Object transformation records
----

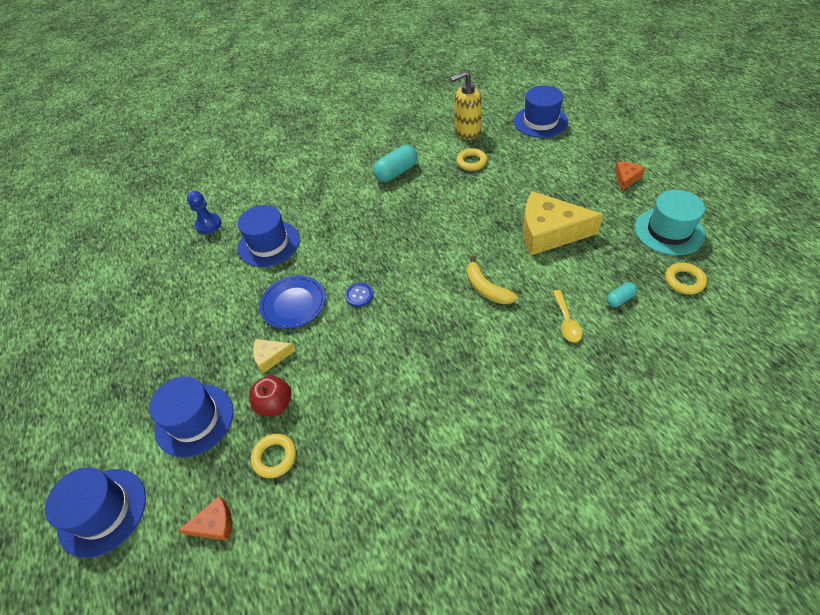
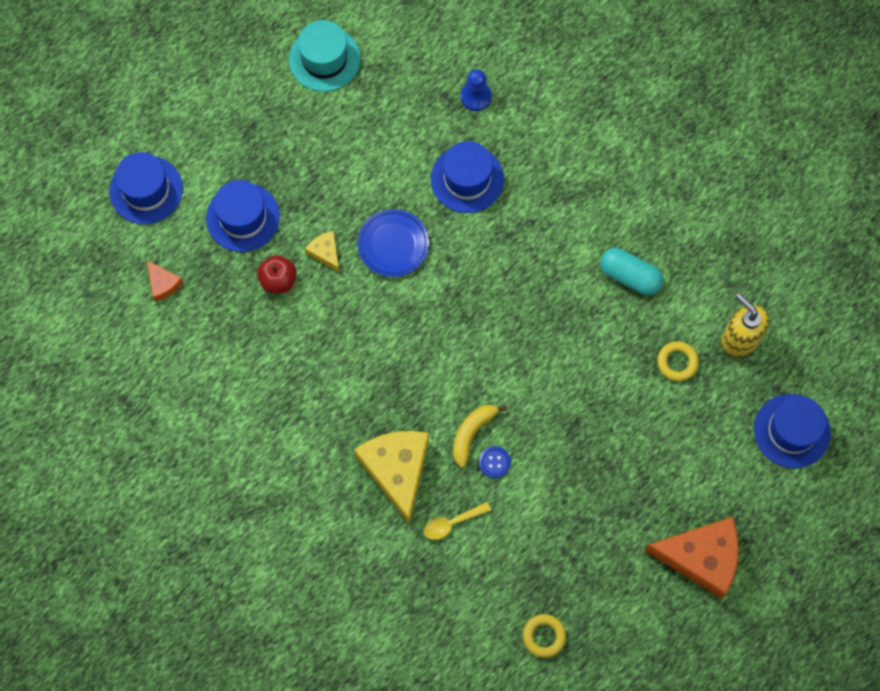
camera: 65 degrees right, 20 degrees up
(274, 457) = (230, 304): yellow ring -> none
(359, 295) = (424, 306): blue button -> blue button (494, 462)
(549, 232) = (577, 482): yellow cheese -> yellow cheese (397, 470)
(620, 299) = (498, 572): turquoise capsule -> none
(626, 178) = (701, 558): orange cheese -> orange cheese, size x2.15
(669, 231) = (619, 615): turquoise hat -> turquoise hat (324, 59)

----

Exercise goal
Retype each record exactly as it appears above and drop the images.

Task answer
camera: 65 degrees right, 20 degrees up
(274, 457) = (230, 304): yellow ring -> none
(359, 295) = (424, 306): blue button -> blue button (494, 462)
(549, 232) = (577, 482): yellow cheese -> yellow cheese (397, 470)
(620, 299) = (498, 572): turquoise capsule -> none
(626, 178) = (701, 558): orange cheese -> orange cheese, size x2.15
(669, 231) = (619, 615): turquoise hat -> turquoise hat (324, 59)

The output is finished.